▸ DATASET RECORDS:
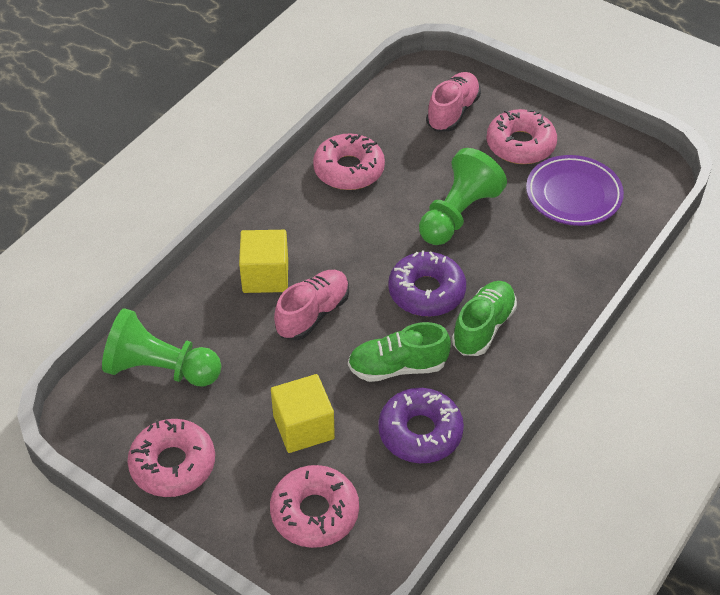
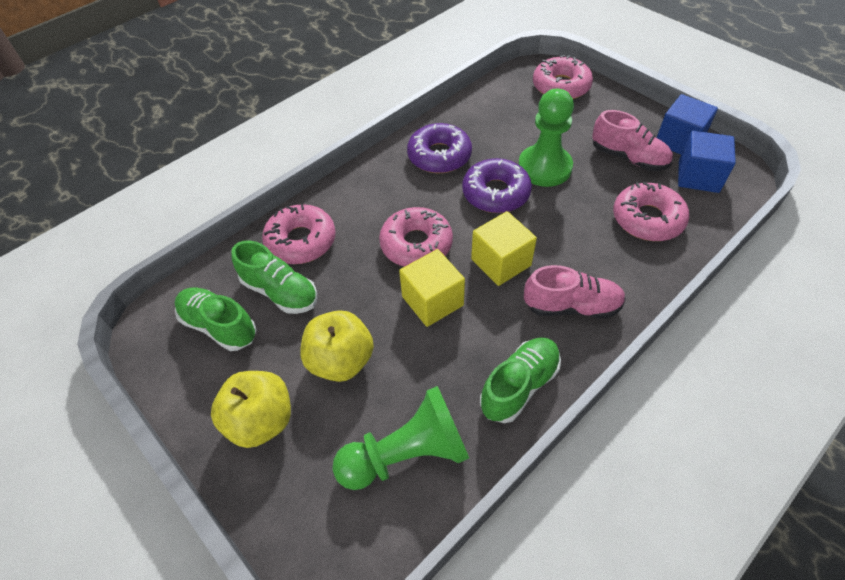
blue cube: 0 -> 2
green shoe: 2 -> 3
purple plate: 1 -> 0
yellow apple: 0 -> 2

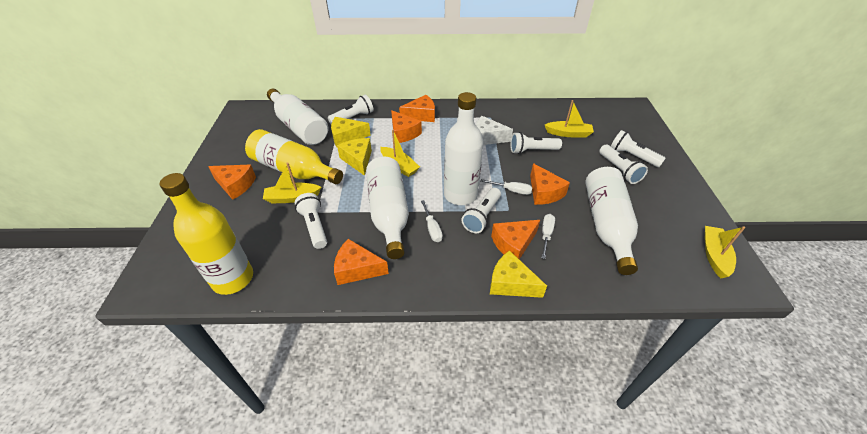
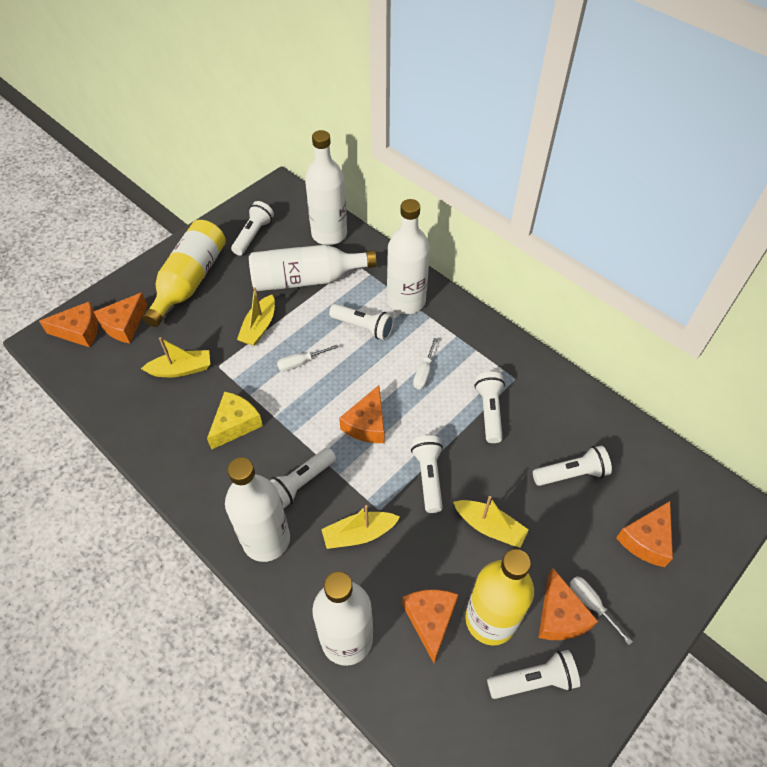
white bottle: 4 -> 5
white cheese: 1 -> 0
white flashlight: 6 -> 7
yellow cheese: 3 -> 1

▸ WHAT TO WORK ON: Transcribe every entry word for word, excluding images.

▸ SOLUTION FOR THIS EXERCISE:
blue cube: 0 -> 2
green shoe: 2 -> 3
purple plate: 1 -> 0
yellow apple: 0 -> 2

white bottle: 4 -> 5
white cheese: 1 -> 0
white flashlight: 6 -> 7
yellow cheese: 3 -> 1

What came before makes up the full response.